_STATED TASK_
Return every line of the records below that contains the string "acciaccatura", matching case exactly.

[Extracted records]
****
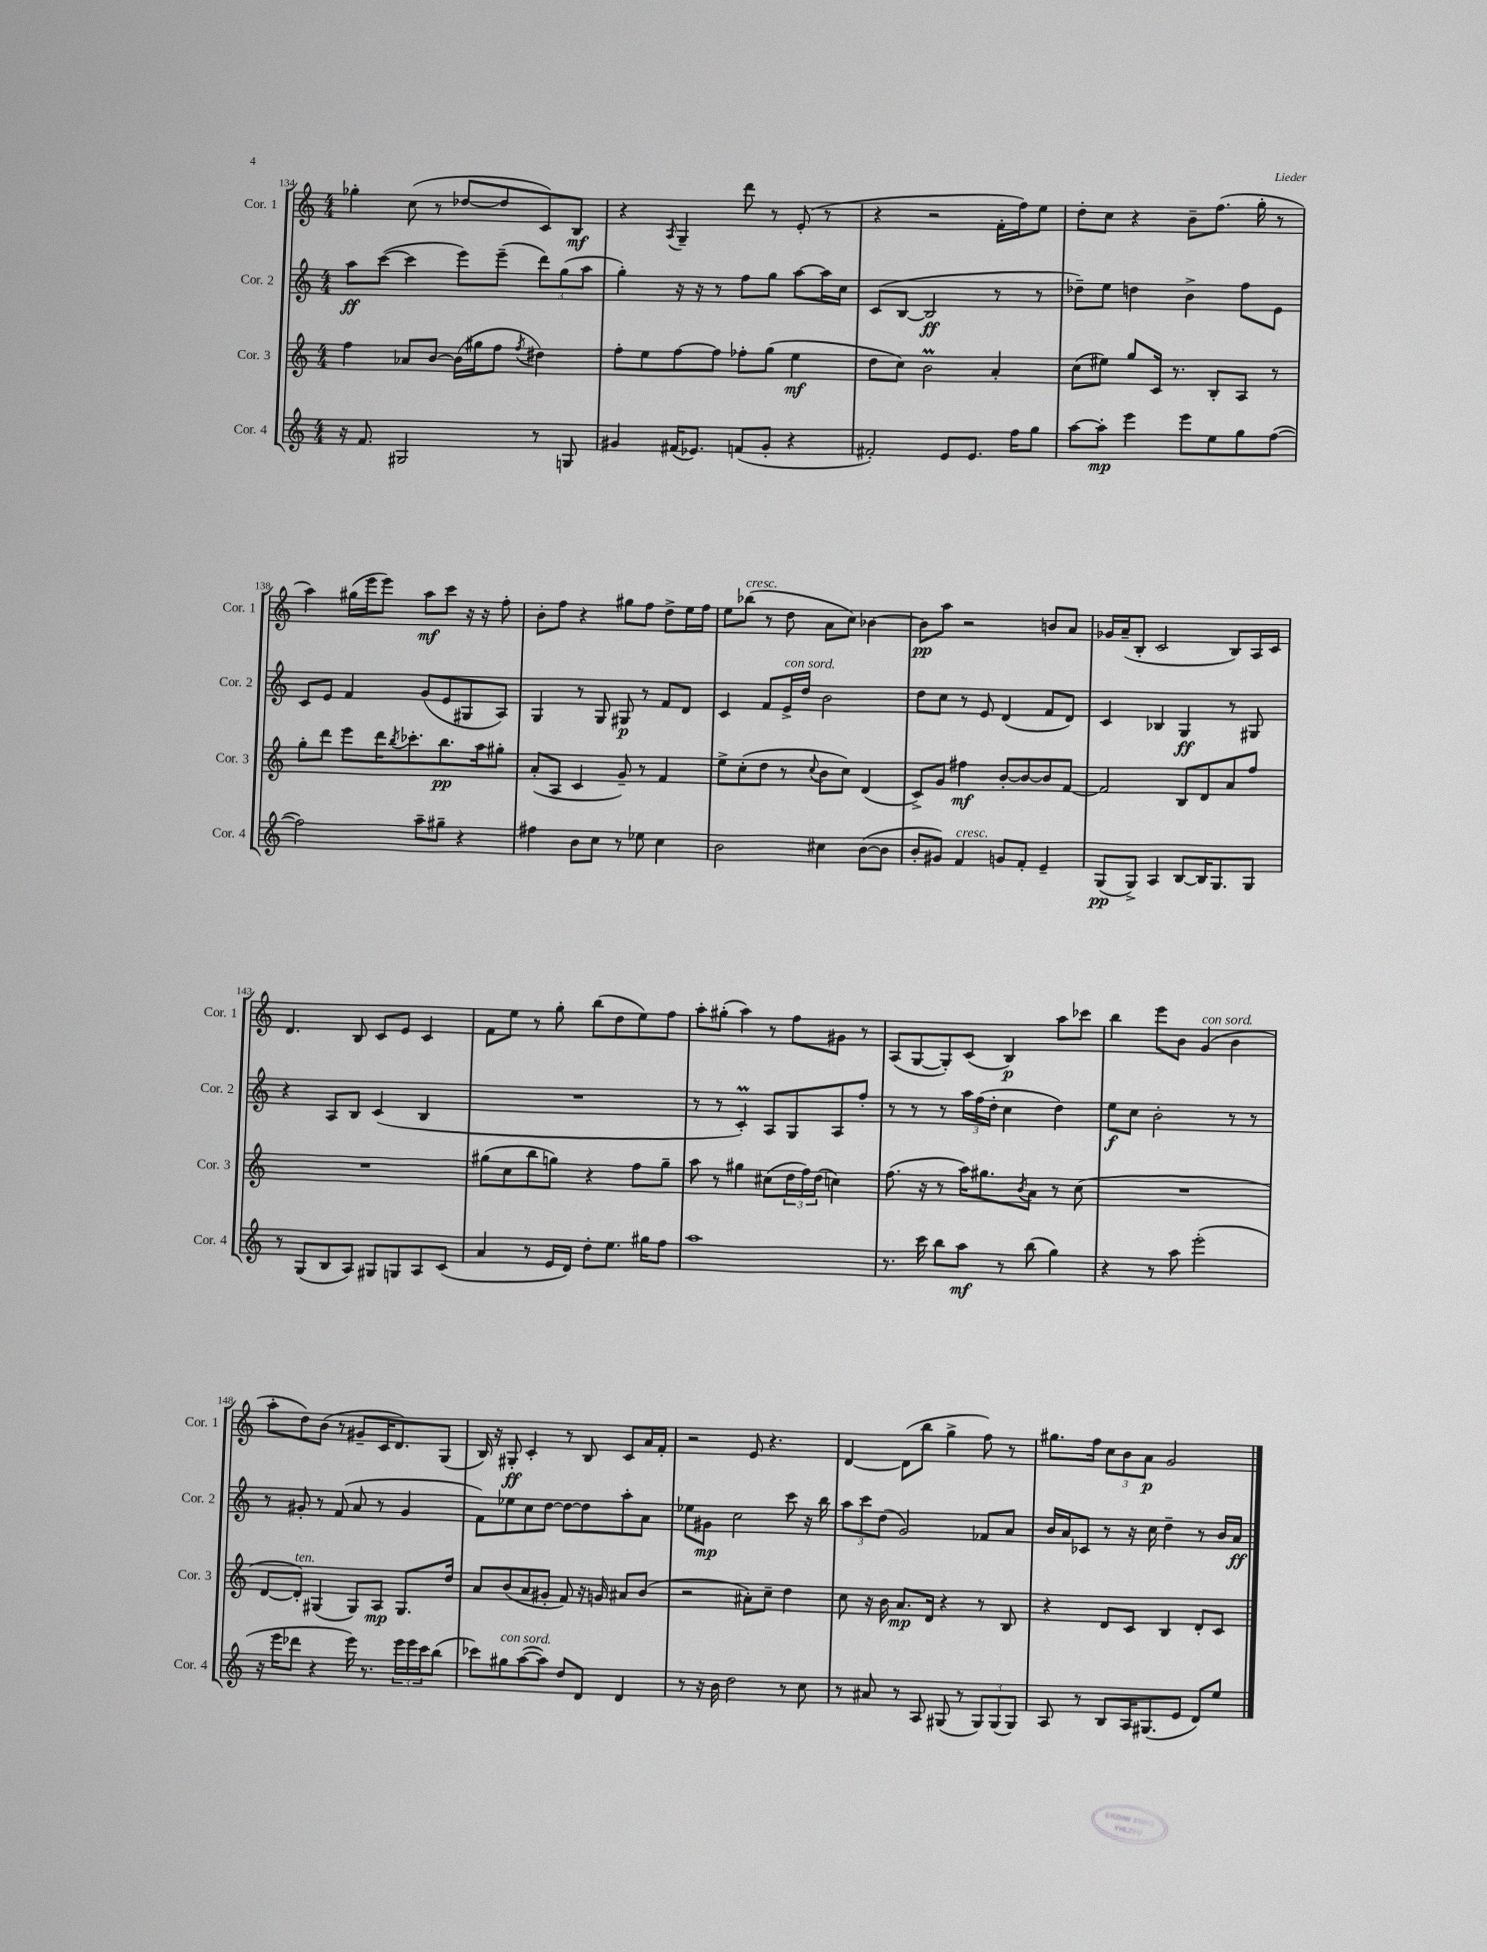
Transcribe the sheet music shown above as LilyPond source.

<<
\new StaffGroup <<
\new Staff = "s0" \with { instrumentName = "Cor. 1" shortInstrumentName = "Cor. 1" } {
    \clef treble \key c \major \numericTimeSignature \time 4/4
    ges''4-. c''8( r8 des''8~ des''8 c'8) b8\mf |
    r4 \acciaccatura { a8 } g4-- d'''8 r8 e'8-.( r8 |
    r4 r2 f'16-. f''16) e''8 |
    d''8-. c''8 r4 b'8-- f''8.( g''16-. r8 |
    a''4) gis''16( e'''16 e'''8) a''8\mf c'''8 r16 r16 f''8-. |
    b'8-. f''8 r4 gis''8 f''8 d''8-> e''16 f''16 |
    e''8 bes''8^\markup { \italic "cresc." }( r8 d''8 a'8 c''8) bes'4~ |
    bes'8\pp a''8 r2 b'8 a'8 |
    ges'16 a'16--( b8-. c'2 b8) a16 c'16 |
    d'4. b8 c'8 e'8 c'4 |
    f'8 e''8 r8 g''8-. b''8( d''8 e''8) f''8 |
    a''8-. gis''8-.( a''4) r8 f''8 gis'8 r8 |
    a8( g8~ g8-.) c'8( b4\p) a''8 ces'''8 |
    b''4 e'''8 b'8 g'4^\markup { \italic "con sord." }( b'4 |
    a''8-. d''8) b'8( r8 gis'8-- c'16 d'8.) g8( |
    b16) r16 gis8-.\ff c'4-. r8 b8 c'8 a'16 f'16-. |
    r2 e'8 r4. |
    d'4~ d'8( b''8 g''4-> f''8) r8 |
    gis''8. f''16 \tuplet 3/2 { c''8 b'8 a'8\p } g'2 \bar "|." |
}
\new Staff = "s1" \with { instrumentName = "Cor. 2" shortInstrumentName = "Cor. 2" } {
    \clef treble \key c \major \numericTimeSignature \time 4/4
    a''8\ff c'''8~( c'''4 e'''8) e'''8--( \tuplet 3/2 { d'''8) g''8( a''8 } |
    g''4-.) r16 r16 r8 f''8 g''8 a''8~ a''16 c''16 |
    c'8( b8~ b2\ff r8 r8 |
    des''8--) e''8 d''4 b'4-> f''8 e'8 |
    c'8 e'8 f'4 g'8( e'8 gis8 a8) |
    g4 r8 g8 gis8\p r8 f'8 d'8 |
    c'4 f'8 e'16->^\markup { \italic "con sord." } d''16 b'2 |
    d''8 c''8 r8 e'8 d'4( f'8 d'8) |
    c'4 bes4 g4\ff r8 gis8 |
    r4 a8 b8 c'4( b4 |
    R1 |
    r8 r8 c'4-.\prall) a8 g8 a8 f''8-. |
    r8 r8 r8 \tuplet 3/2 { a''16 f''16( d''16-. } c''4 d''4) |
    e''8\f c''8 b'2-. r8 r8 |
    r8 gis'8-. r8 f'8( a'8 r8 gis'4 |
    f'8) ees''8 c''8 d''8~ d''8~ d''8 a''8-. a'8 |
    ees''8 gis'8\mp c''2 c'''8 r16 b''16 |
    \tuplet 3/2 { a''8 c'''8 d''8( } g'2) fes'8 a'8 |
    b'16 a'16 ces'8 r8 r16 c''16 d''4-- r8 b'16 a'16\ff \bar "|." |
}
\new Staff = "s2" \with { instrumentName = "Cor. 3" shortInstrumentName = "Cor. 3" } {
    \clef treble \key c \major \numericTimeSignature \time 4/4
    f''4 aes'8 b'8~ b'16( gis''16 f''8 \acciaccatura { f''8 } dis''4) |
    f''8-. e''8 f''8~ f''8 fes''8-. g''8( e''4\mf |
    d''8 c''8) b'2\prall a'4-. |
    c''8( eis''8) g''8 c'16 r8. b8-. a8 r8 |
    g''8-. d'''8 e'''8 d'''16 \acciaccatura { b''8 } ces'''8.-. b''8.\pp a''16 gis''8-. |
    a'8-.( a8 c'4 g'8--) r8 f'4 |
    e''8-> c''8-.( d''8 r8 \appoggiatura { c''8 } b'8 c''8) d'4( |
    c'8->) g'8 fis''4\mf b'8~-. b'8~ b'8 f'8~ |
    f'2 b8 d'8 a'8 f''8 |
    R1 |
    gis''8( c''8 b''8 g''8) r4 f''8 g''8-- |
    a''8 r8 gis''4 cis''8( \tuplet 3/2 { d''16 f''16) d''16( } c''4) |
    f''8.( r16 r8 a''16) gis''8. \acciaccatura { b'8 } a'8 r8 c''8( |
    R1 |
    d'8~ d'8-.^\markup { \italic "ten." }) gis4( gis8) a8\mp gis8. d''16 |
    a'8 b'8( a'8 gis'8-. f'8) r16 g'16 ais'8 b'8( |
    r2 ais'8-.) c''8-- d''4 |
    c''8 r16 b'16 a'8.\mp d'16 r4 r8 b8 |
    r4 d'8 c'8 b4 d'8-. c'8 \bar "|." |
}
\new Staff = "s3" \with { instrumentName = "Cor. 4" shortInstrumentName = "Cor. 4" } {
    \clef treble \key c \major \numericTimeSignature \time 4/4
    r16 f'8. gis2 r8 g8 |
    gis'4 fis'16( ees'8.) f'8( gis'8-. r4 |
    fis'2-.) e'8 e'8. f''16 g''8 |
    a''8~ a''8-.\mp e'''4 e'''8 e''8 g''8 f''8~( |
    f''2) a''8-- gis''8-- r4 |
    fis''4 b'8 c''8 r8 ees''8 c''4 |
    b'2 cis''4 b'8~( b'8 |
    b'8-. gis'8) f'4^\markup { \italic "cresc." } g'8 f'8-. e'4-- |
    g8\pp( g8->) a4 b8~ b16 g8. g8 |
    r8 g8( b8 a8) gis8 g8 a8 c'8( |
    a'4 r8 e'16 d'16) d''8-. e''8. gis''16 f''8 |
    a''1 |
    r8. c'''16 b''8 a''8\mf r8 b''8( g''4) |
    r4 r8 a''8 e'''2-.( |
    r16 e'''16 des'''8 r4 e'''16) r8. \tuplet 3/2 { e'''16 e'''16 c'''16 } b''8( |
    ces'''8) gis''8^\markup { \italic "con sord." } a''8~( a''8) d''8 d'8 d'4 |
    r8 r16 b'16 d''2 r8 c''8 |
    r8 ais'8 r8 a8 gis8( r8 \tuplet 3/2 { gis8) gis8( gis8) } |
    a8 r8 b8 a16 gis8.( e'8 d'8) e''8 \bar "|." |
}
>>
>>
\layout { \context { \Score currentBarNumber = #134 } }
****
_CORRECT RESULT_
    r4 \acciaccatura { a8 } g4-- d'''8 r8 e'8-.( r8 |
    f''4 aes'8 b'8~ b'16( gis''16 f''8 \acciaccatura { f''8 } dis''4) |
    g''8-. d'''8 e'''8 d'''16 \acciaccatura { b''8 } ces'''8.-. b''8.\pp a''16 gis''8-. |
    f''8.( r16 r8 a''16) gis''8. \acciaccatura { b'8 } a'8 r8 c''8( |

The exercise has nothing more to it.